> Exercise data:

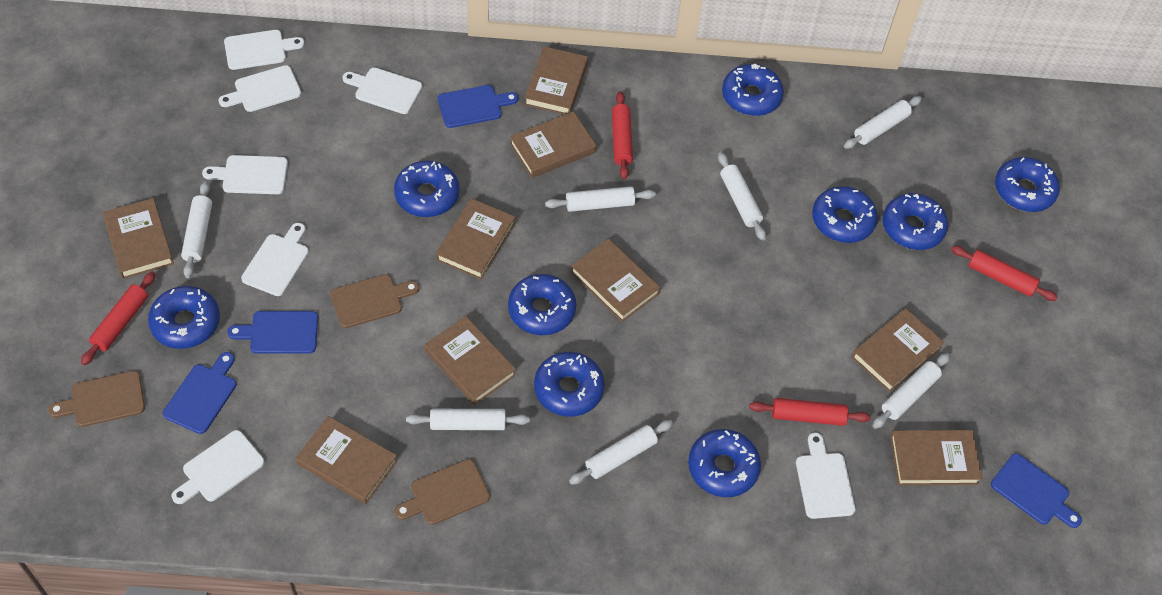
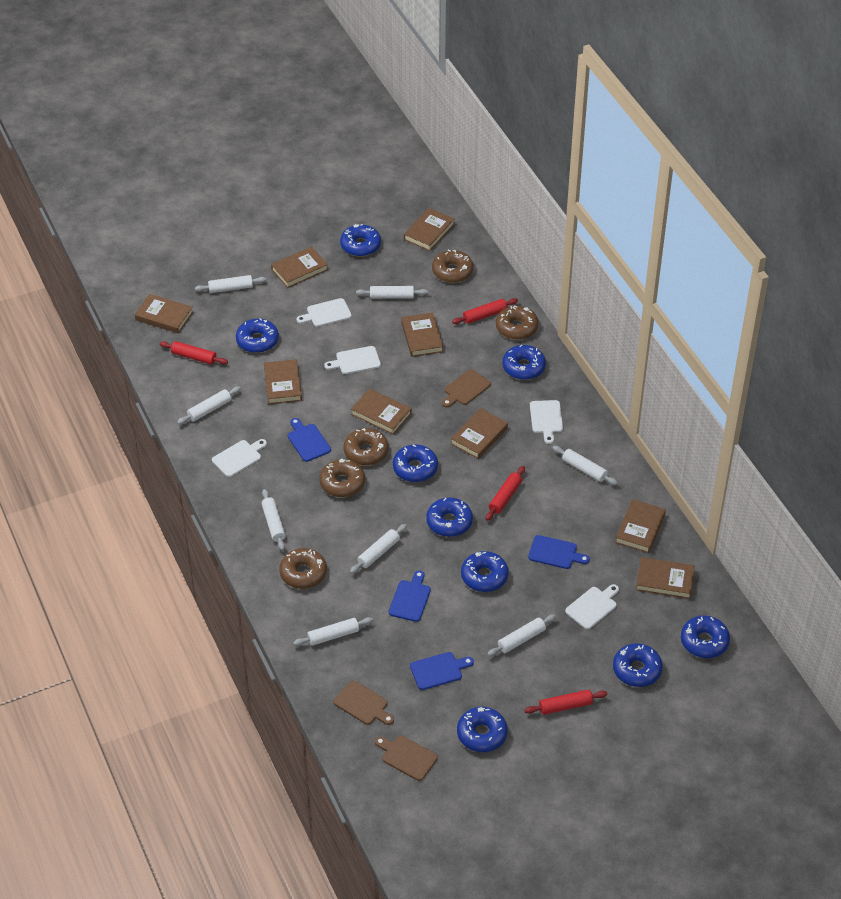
brown donut: 0 -> 5
white cutting board: 7 -> 5
white rolling pin: 7 -> 8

> Assigned task:
Respond with the count of lines in the material above that contain the word "white", and add nothing to it.

> Response for this exercise:
2